Task inputs START

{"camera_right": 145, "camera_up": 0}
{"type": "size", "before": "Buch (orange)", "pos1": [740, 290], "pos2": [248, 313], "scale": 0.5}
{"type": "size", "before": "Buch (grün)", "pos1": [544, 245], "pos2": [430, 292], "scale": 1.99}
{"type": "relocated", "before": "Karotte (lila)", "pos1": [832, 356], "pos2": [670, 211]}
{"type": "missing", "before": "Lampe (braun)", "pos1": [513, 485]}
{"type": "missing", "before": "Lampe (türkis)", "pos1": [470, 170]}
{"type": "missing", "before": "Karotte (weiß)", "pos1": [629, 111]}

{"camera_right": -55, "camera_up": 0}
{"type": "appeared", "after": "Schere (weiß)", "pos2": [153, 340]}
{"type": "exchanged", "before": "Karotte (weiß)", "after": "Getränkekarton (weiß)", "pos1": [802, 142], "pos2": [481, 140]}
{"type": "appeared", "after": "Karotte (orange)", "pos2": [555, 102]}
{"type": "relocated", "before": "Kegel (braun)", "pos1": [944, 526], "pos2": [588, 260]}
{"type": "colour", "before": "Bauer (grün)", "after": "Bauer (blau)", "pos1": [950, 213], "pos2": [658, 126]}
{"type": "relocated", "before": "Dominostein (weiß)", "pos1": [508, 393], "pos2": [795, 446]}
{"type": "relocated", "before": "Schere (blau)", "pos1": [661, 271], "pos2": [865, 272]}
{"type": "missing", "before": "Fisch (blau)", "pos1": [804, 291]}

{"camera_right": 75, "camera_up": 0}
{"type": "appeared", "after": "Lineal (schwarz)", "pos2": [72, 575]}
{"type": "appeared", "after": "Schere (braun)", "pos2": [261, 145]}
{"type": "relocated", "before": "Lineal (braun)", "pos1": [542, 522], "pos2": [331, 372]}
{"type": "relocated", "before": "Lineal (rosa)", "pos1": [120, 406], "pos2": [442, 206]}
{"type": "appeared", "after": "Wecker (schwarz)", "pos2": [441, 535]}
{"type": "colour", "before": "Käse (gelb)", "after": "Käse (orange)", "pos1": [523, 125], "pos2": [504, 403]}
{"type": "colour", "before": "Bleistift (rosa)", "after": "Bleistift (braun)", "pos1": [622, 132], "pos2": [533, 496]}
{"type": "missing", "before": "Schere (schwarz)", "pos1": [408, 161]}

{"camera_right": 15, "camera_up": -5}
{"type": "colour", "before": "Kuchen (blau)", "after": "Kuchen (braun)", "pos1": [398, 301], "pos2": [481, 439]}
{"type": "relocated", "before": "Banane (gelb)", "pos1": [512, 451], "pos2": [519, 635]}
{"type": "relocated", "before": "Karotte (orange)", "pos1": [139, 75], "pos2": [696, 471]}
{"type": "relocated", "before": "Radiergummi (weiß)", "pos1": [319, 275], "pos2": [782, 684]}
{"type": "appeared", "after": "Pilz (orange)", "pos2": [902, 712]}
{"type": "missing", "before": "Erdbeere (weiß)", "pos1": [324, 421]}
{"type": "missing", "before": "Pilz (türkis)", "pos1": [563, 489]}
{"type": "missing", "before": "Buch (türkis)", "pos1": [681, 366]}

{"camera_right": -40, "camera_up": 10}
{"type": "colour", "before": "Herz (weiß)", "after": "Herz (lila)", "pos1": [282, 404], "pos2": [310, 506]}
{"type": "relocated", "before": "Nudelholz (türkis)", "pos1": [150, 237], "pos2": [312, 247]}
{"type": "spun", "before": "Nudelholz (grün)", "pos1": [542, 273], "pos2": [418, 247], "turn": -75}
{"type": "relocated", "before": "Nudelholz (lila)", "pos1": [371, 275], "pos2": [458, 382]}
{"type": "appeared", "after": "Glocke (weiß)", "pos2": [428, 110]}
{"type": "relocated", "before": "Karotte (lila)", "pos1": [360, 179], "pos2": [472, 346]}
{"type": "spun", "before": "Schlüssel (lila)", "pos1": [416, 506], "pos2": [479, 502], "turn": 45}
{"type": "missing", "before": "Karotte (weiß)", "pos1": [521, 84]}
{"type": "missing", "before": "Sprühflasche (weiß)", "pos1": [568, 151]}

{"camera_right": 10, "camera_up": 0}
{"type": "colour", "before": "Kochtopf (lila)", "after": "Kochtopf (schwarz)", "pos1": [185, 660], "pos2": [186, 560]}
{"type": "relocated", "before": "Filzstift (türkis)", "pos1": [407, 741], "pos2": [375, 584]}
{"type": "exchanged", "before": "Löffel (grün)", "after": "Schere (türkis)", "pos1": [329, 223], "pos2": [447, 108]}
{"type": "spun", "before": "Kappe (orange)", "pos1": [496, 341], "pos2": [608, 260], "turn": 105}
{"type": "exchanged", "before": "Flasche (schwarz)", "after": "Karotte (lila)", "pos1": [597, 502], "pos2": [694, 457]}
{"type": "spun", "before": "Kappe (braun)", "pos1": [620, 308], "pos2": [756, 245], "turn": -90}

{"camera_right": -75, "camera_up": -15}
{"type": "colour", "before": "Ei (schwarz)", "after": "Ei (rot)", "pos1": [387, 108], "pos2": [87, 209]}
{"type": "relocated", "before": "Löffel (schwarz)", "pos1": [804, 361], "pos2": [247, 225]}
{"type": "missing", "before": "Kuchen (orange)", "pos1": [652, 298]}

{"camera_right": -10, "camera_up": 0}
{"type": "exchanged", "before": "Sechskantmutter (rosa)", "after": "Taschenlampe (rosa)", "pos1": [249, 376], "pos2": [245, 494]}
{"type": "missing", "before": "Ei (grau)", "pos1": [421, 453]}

Task inputs END

Your answer must be every line from the entries that contains the string "scale", copied as it stands.

Task solution -
{"type": "size", "before": "Buch (orange)", "pos1": [740, 290], "pos2": [248, 313], "scale": 0.5}
{"type": "size", "before": "Buch (grün)", "pos1": [544, 245], "pos2": [430, 292], "scale": 1.99}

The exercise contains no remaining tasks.